▸ Data for this task
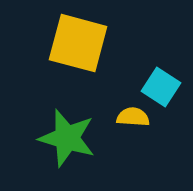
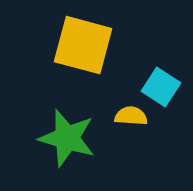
yellow square: moved 5 px right, 2 px down
yellow semicircle: moved 2 px left, 1 px up
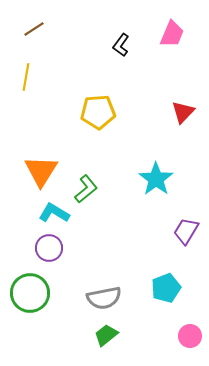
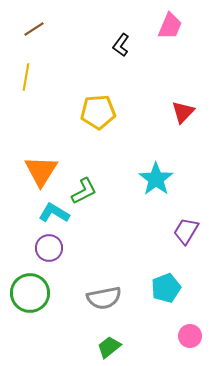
pink trapezoid: moved 2 px left, 8 px up
green L-shape: moved 2 px left, 2 px down; rotated 12 degrees clockwise
green trapezoid: moved 3 px right, 12 px down
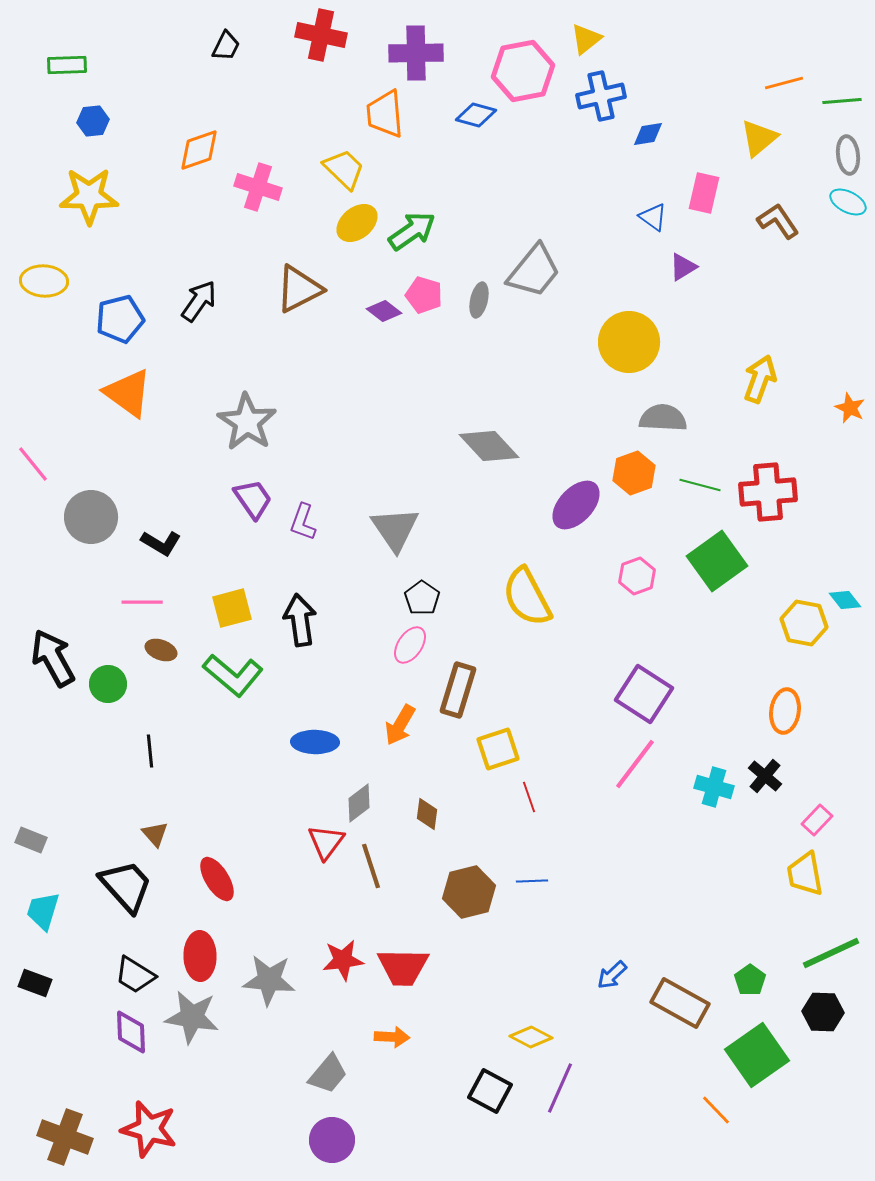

▸ Work instruction
Give the lines from the one containing "green L-shape: moved" through the last line of the material again, exactly and with no pictures, both ends included.

▸ Written answer
green L-shape: moved 2 px left, 2 px down; rotated 12 degrees clockwise
green trapezoid: moved 3 px right, 12 px down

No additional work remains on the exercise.